→ Records to process
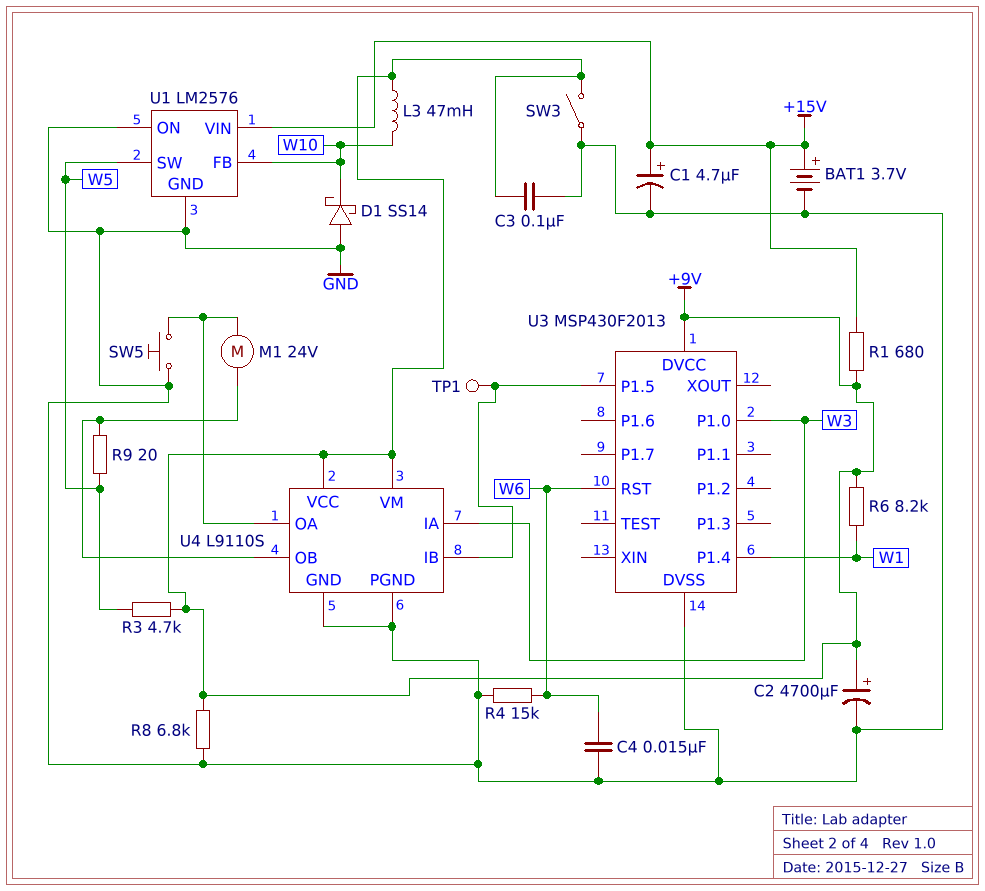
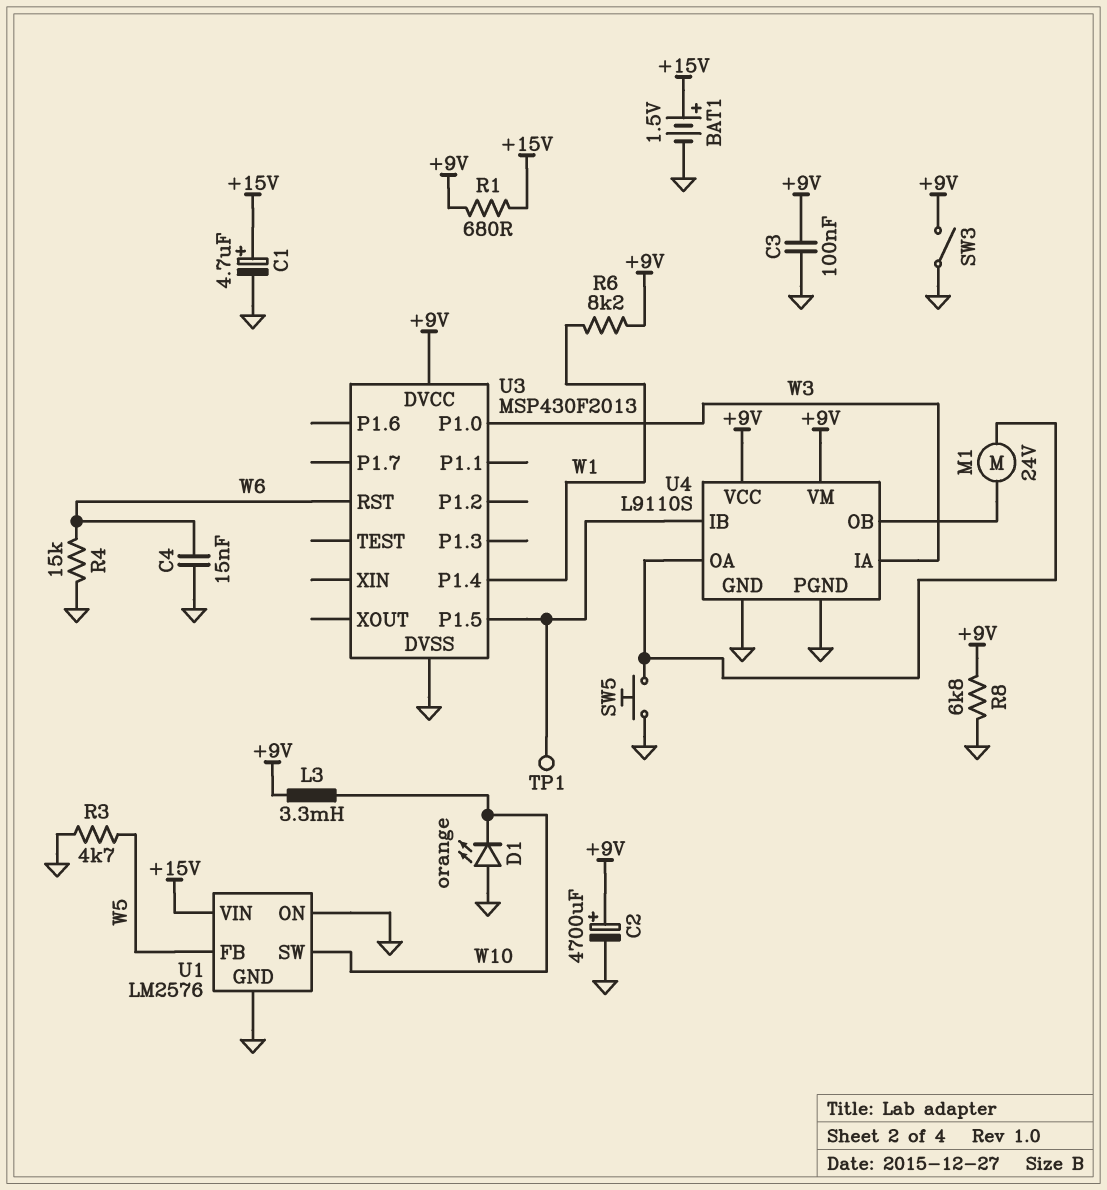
BAT1: 3.7V (plus +15V, minus GND) -> 1.5V (plus +15V, minus GND)
D1: schottky SS14 (A GND, K W10) -> LED orange (A GND, K W10)
L3: 47mH (+9V, W10) -> 3.3mH (+9V, W10)
R3: 4.7k (+9V, W5) -> 4.7k (GND, W5)
R9: 20 (U4/OB, W5) -> none
U1 pin FB: W10 -> W5
U1 pin SW: W5 -> W10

→ What is expected
The records above must all be output exactly. Omit the images.

→ Exercise output
BAT1: 3.7V (plus +15V, minus GND) -> 1.5V (plus +15V, minus GND)
D1: schottky SS14 (A GND, K W10) -> LED orange (A GND, K W10)
L3: 47mH (+9V, W10) -> 3.3mH (+9V, W10)
R3: 4.7k (+9V, W5) -> 4.7k (GND, W5)
R9: 20 (U4/OB, W5) -> none
U1 pin FB: W10 -> W5
U1 pin SW: W5 -> W10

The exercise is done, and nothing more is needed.